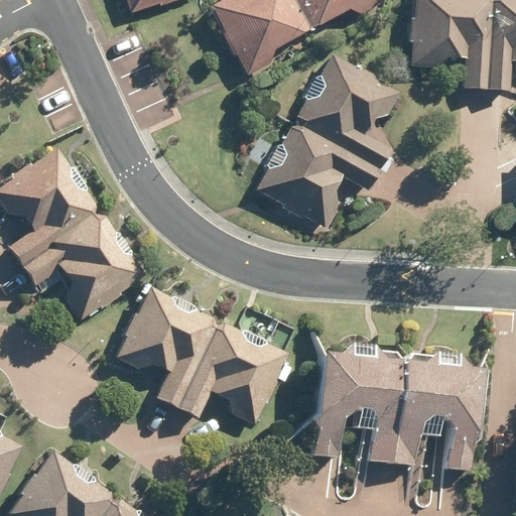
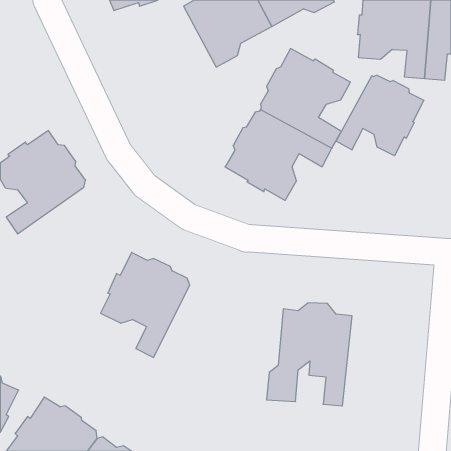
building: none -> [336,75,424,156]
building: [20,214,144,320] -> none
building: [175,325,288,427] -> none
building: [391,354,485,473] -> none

==

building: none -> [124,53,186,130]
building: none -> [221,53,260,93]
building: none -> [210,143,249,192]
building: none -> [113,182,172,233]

◆ What you are asked to do:
From the records above, transcribe without alteration every line from the one with "building: none -> [210,143,249,192]" to the one with "building: none -> [113,182,172,233]", inclusive.

◆ Response for this exercise:
building: none -> [210,143,249,192]
building: none -> [113,182,172,233]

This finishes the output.